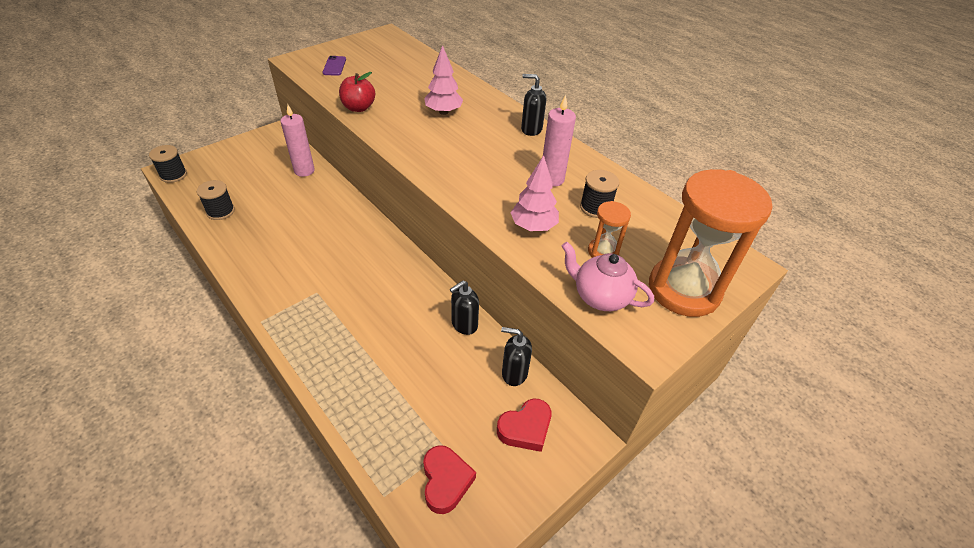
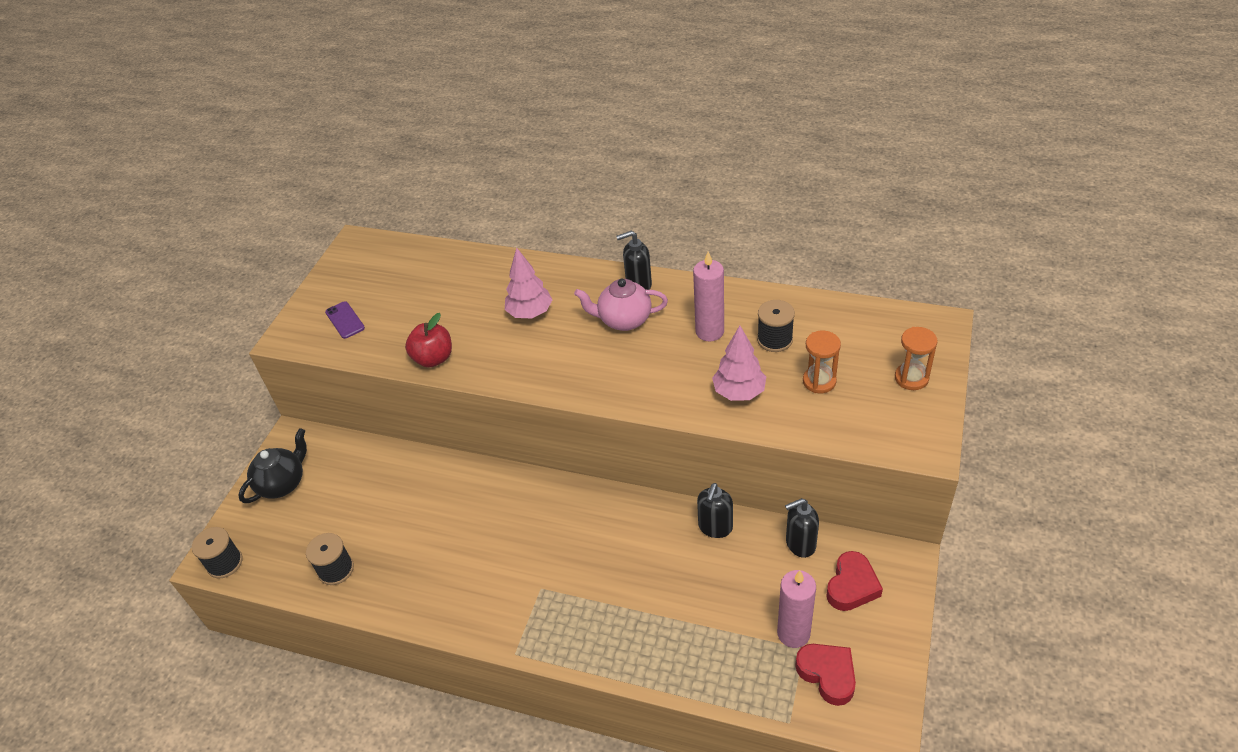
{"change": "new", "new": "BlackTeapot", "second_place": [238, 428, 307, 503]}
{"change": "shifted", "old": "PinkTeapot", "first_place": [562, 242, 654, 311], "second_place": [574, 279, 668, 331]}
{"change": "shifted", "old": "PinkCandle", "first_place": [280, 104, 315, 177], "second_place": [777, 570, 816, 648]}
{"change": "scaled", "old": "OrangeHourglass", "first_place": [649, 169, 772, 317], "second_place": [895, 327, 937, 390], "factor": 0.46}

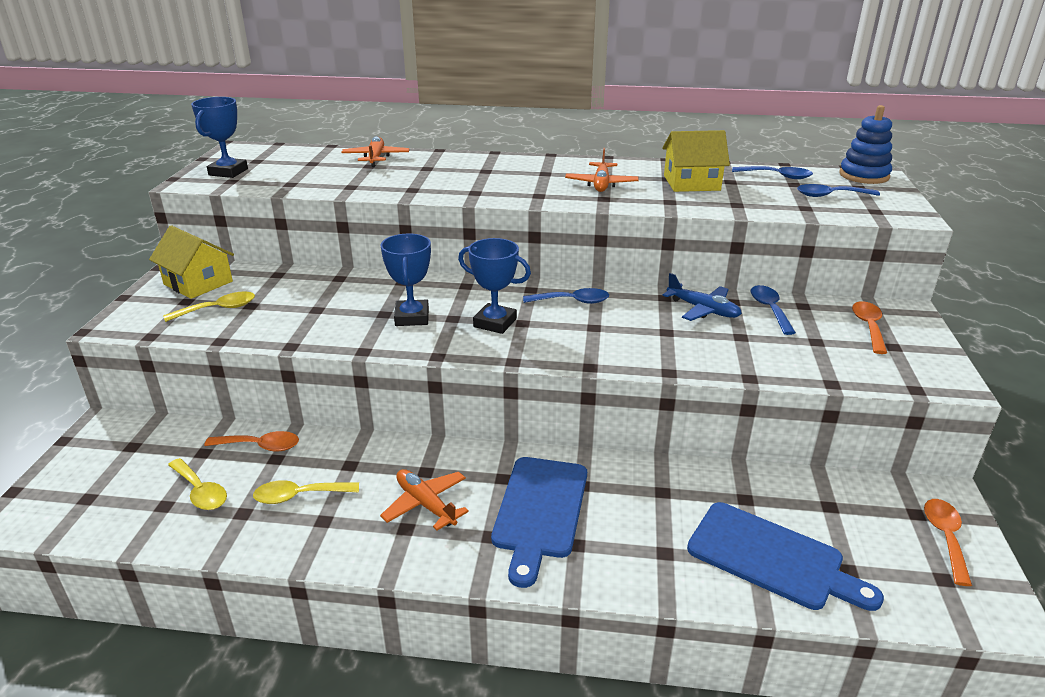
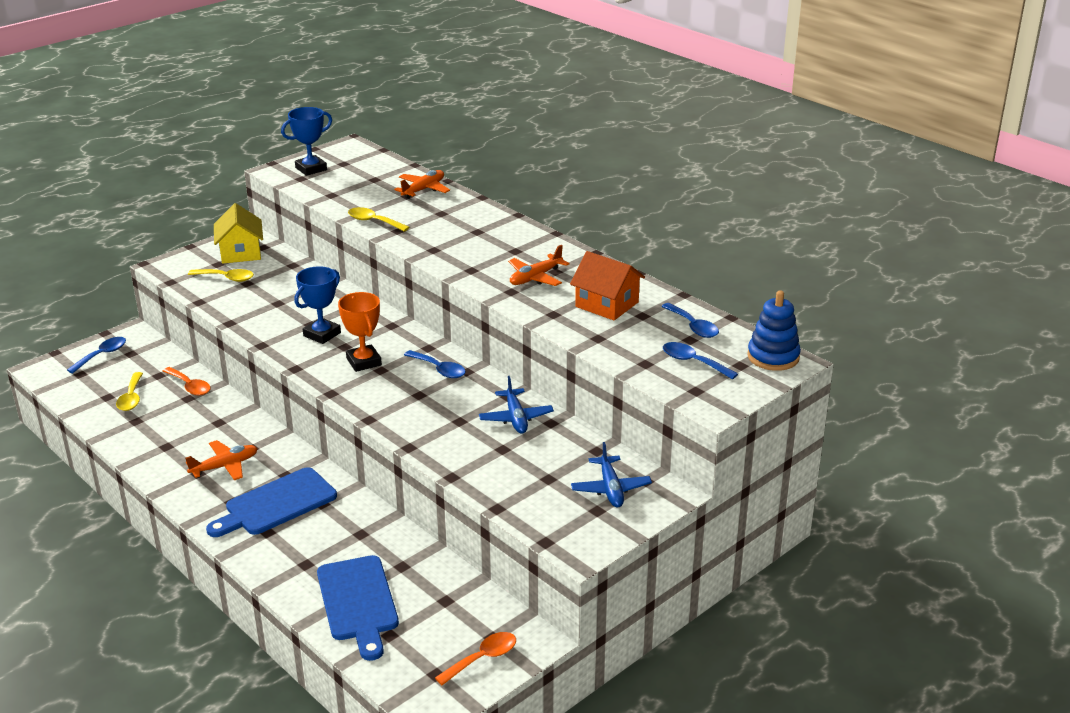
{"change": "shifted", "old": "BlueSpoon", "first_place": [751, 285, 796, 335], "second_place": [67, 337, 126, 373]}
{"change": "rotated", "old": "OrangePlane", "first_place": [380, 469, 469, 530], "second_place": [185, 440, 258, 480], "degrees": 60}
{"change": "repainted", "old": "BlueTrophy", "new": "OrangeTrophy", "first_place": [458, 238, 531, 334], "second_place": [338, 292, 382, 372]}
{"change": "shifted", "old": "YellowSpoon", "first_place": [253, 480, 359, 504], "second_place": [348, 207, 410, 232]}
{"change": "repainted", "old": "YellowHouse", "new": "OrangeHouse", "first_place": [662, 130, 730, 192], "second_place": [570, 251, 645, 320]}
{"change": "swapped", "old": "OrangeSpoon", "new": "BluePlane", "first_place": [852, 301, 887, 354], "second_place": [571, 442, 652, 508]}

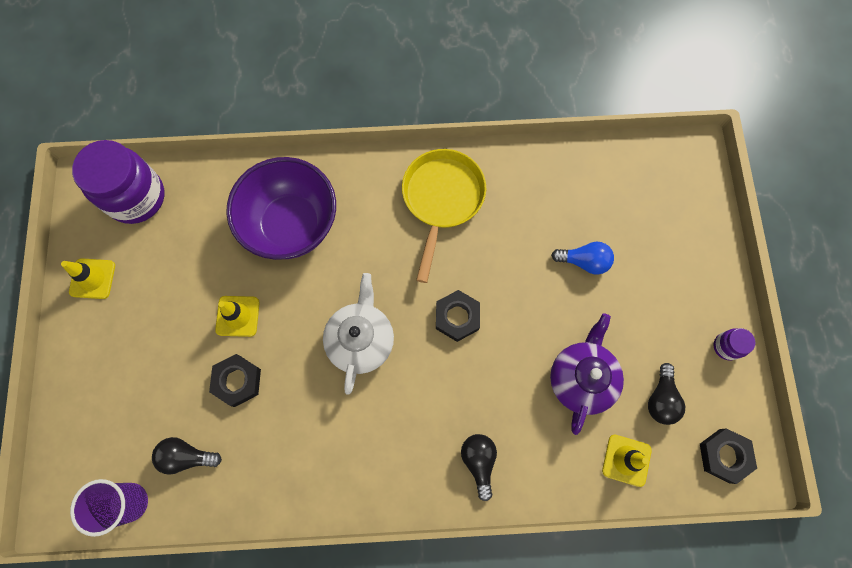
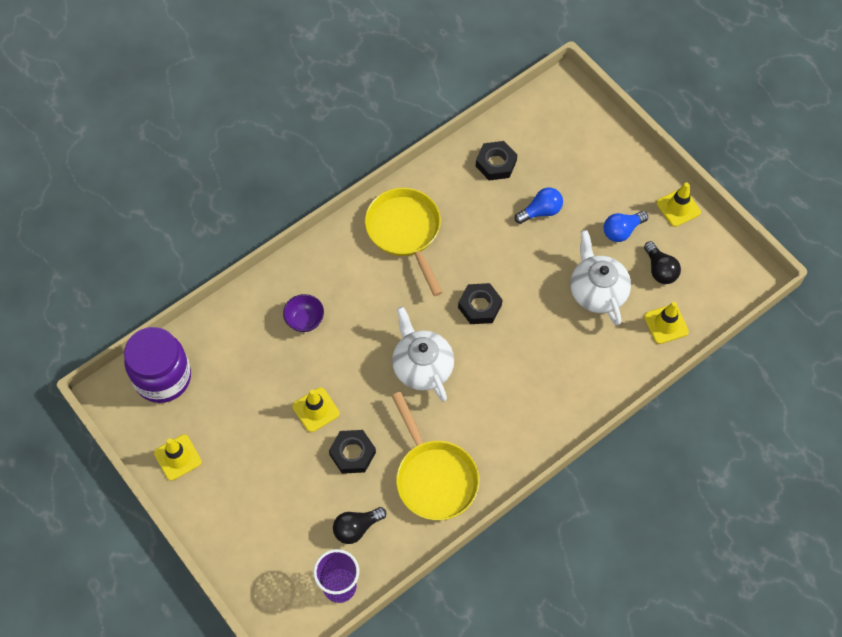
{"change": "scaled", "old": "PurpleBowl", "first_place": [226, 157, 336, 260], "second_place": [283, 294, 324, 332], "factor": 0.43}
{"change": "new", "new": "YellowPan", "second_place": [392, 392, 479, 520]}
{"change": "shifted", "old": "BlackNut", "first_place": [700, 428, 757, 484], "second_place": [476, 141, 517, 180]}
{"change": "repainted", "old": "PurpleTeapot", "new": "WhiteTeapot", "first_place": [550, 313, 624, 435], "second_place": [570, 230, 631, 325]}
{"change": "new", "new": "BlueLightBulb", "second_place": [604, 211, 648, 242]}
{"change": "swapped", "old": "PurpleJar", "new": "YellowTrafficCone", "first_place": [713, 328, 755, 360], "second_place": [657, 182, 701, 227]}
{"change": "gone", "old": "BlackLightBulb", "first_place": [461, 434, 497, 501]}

###

ABOUT THIS EXERCISE:
What you return must be every entry, word for word, without any pictures.

SOLUTION TO THIS TASK:
{"change": "new", "new": "BlackTeapot", "second_place": [238, 428, 307, 503]}
{"change": "shifted", "old": "PinkTeapot", "first_place": [562, 242, 654, 311], "second_place": [574, 279, 668, 331]}
{"change": "shifted", "old": "PinkCandle", "first_place": [280, 104, 315, 177], "second_place": [777, 570, 816, 648]}
{"change": "scaled", "old": "OrangeHourglass", "first_place": [649, 169, 772, 317], "second_place": [895, 327, 937, 390], "factor": 0.46}

{"change": "shifted", "old": "BlueSpoon", "first_place": [751, 285, 796, 335], "second_place": [67, 337, 126, 373]}
{"change": "rotated", "old": "OrangePlane", "first_place": [380, 469, 469, 530], "second_place": [185, 440, 258, 480], "degrees": 60}
{"change": "repainted", "old": "BlueTrophy", "new": "OrangeTrophy", "first_place": [458, 238, 531, 334], "second_place": [338, 292, 382, 372]}
{"change": "shifted", "old": "YellowSpoon", "first_place": [253, 480, 359, 504], "second_place": [348, 207, 410, 232]}
{"change": "repainted", "old": "YellowHouse", "new": "OrangeHouse", "first_place": [662, 130, 730, 192], "second_place": [570, 251, 645, 320]}
{"change": "swapped", "old": "OrangeSpoon", "new": "BluePlane", "first_place": [852, 301, 887, 354], "second_place": [571, 442, 652, 508]}

{"change": "scaled", "old": "PurpleBowl", "first_place": [226, 157, 336, 260], "second_place": [283, 294, 324, 332], "factor": 0.43}
{"change": "new", "new": "YellowPan", "second_place": [392, 392, 479, 520]}
{"change": "shifted", "old": "BlackNut", "first_place": [700, 428, 757, 484], "second_place": [476, 141, 517, 180]}
{"change": "repainted", "old": "PurpleTeapot", "new": "WhiteTeapot", "first_place": [550, 313, 624, 435], "second_place": [570, 230, 631, 325]}
{"change": "new", "new": "BlueLightBulb", "second_place": [604, 211, 648, 242]}
{"change": "swapped", "old": "PurpleJar", "new": "YellowTrafficCone", "first_place": [713, 328, 755, 360], "second_place": [657, 182, 701, 227]}
{"change": "gone", "old": "BlackLightBulb", "first_place": [461, 434, 497, 501]}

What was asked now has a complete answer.